Set down the entries again word for word, without any of the images.

═══ Data for this task

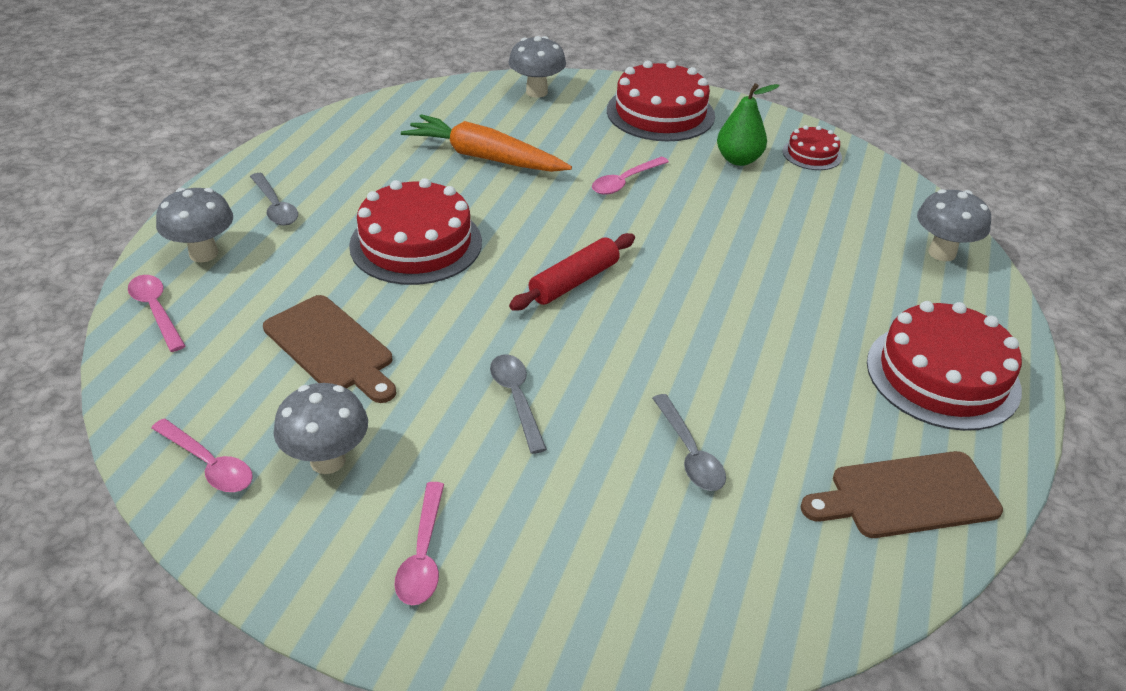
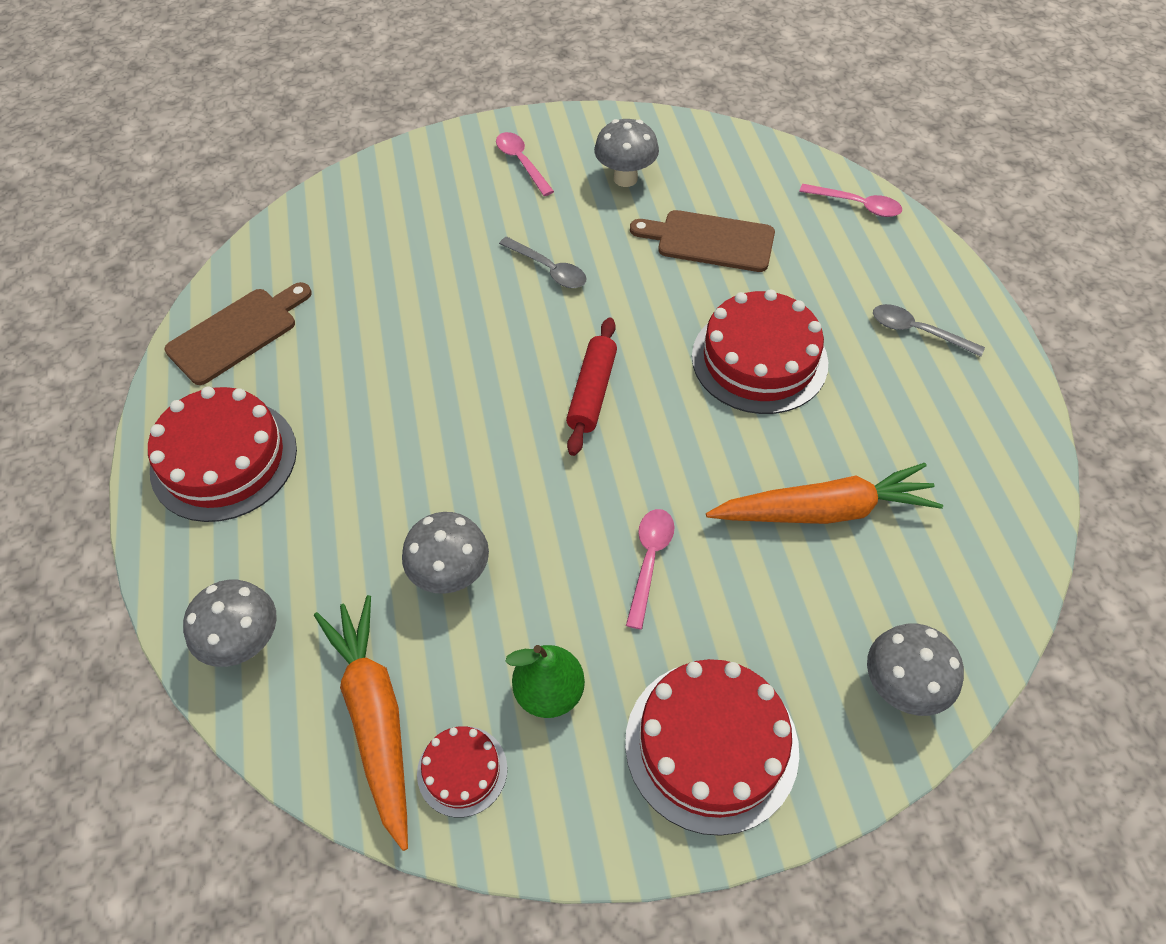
camera: 150 degrees right, 15 degrees up
(203, 253) = (898, 260): grey mushroom -> grey mushroom (451, 576)
(209, 464) = (687, 146): pink spoon -> none
(690, 453) = (403, 290): grey spoon -> none
(857, 189) = (375, 718): none -> orange carrot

══════

* Worked solution
camera: 150 degrees right, 15 degrees up
(203, 253) = (898, 260): grey mushroom -> grey mushroom (451, 576)
(209, 464) = (687, 146): pink spoon -> none
(690, 453) = (403, 290): grey spoon -> none
(857, 189) = (375, 718): none -> orange carrot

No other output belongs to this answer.